### ASSIGNMENT
Give again exactly the lines that run from the start of the records to the line holding "(719, 159) = (180, 365): green", both ends counted. Do not include the pictures.

### RECORDS TO USE

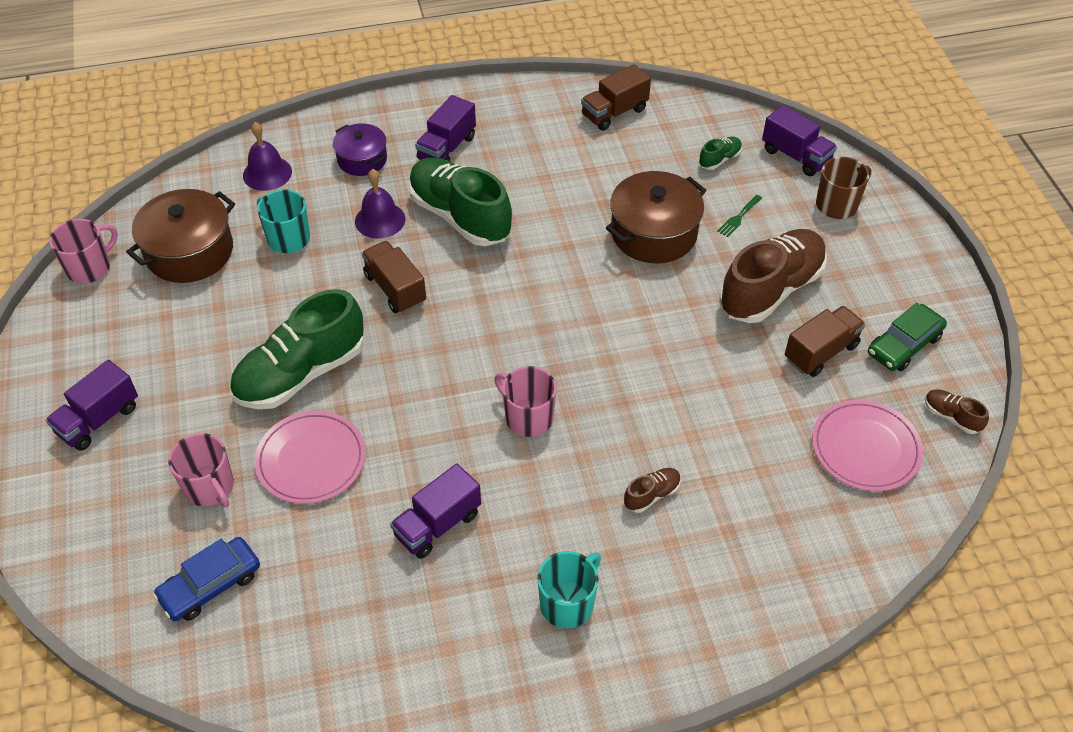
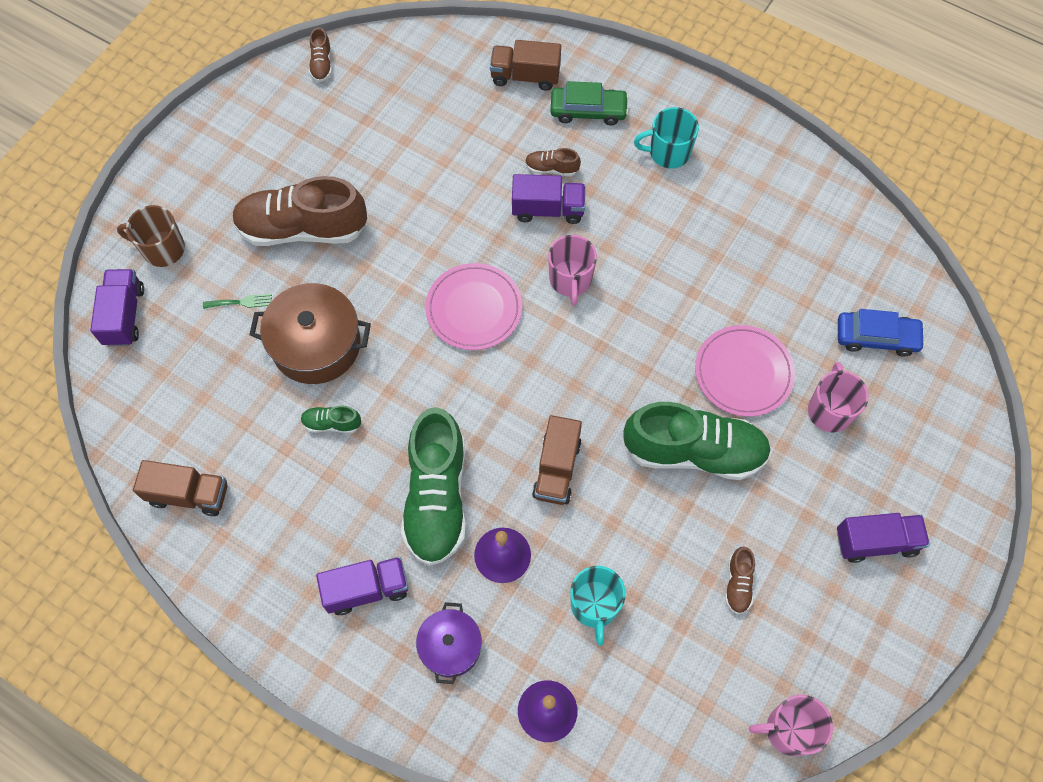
camera: 135 degrees left, 15 degrees up
(189, 252) = (689, 668): brown pot -> none
(193, 318) = (738, 584): none -> brown shoe
(437, 524) = (699, 258): purple truck -> purple truck (548, 209)
(719, 159) = (180, 365): green shoe -> green shoe (332, 423)
(821, 352) = (335, 162): brown truck -> brown truck (525, 76)
(865, 448) = (395, 90): pink plate -> pink plate (474, 309)
(904, 345) = (280, 123): green car -> green car (588, 111)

### RESPONSE TO THIS EXERCISE
camera: 135 degrees left, 15 degrees up
(189, 252) = (689, 668): brown pot -> none
(193, 318) = (738, 584): none -> brown shoe
(437, 524) = (699, 258): purple truck -> purple truck (548, 209)
(719, 159) = (180, 365): green shoe -> green shoe (332, 423)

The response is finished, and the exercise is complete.